• [What you will do]:
Each entry is to be given again word for word; images are dropped.

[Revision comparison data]
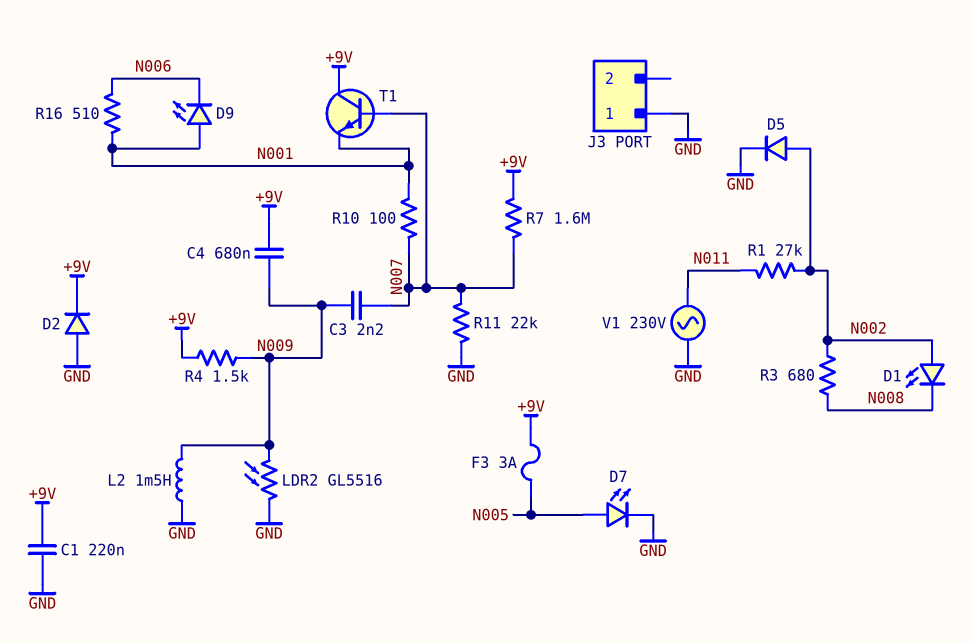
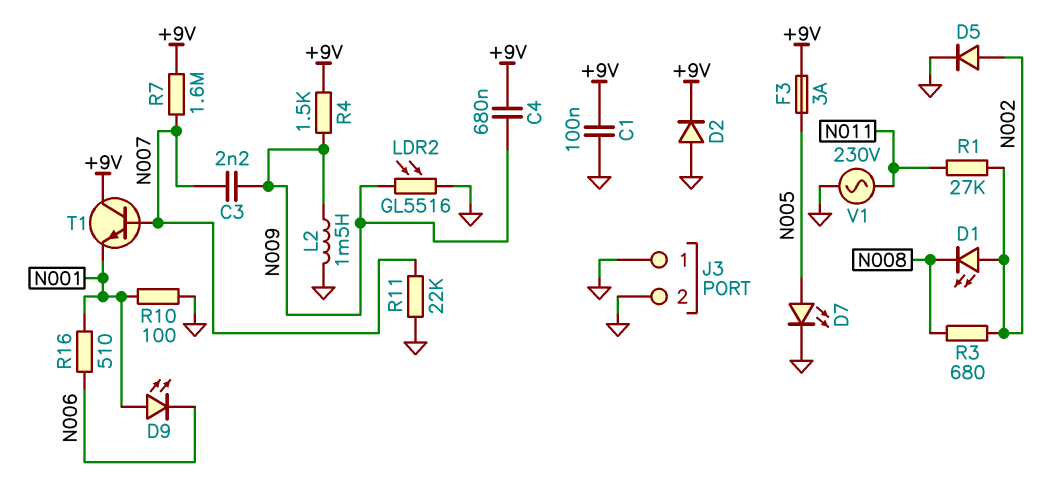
C1: 220nF (+9V, GND) -> 100nF (+9V, GND)
J3 pin 2: none -> GND
R10: 100 (N001, N007) -> 100 (GND, N001)

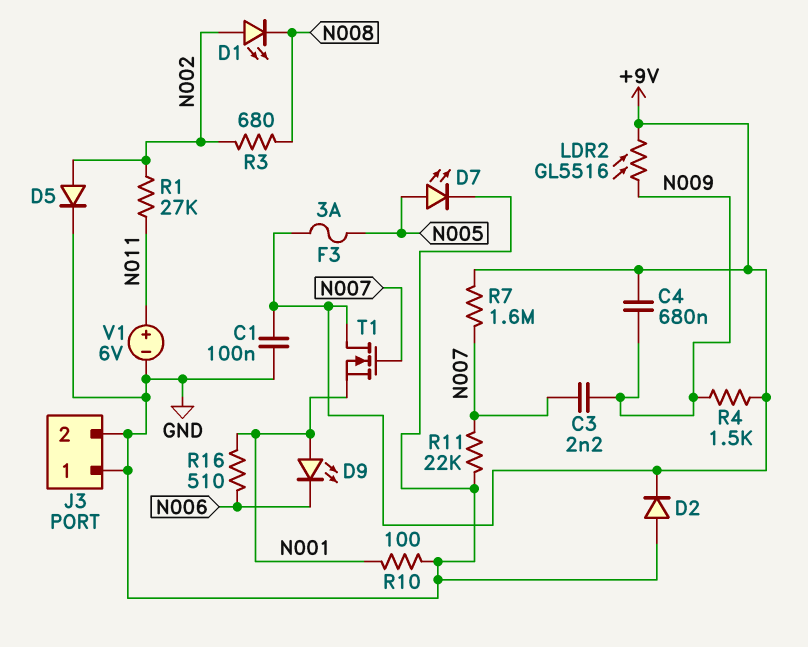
L2: 1.5mH (GND, N009) -> none
LDR2: GL5516 (GND, N009) -> GL5516 (+9V, N009)
T1: NPN (B N007, C +9V, E N001) -> NMOS (G N007, D +9V, S N001)
V1: AC 230V (GND, N011) -> 6V (plus N011, minus GND)

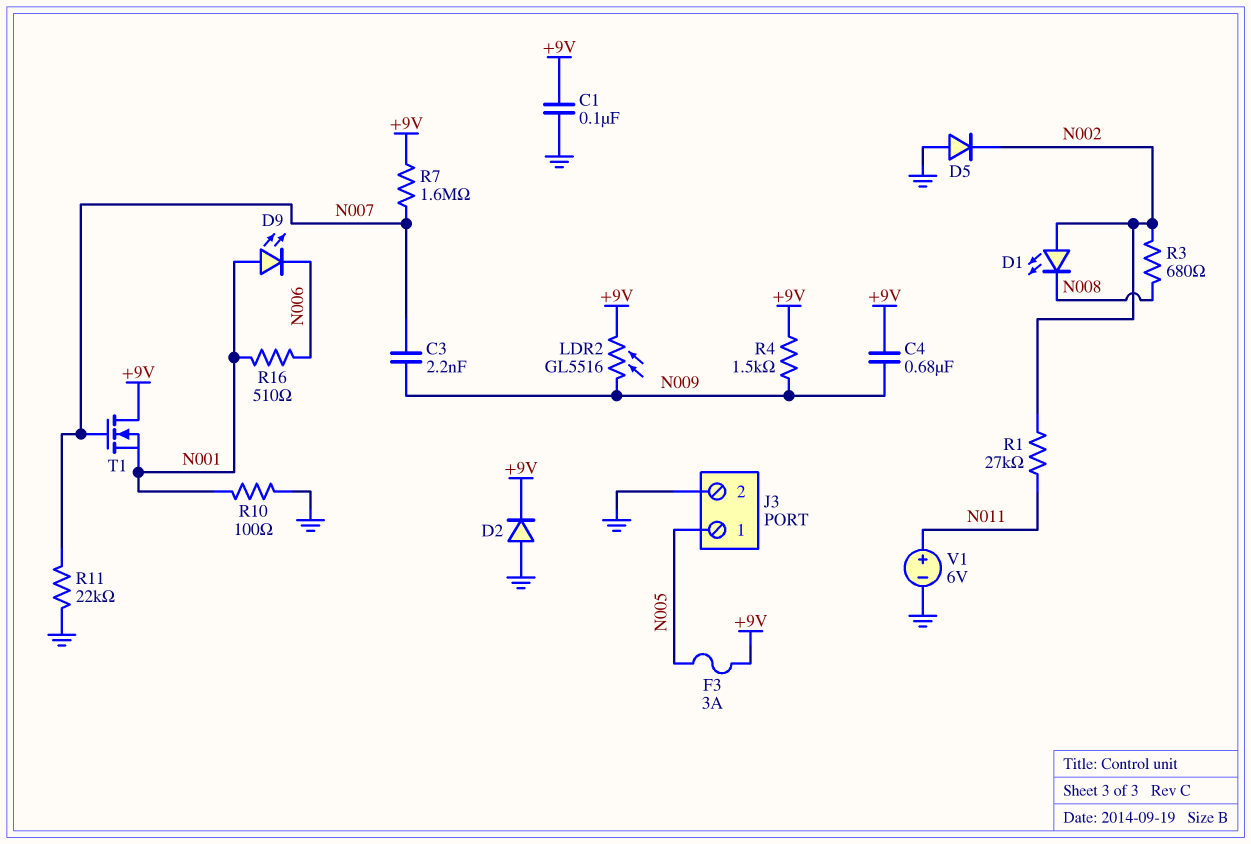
D5: diode (A N002, K GND) -> diode (A GND, K N002)
D7: LED (A N005, K GND) -> none
J3 pin 1: GND -> N005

• [Task response]:
C1: 220nF (+9V, GND) -> 100nF (+9V, GND)
J3 pin 2: none -> GND
R10: 100 (N001, N007) -> 100 (GND, N001)

L2: 1.5mH (GND, N009) -> none
LDR2: GL5516 (GND, N009) -> GL5516 (+9V, N009)
T1: NPN (B N007, C +9V, E N001) -> NMOS (G N007, D +9V, S N001)
V1: AC 230V (GND, N011) -> 6V (plus N011, minus GND)

D5: diode (A N002, K GND) -> diode (A GND, K N002)
D7: LED (A N005, K GND) -> none
J3 pin 1: GND -> N005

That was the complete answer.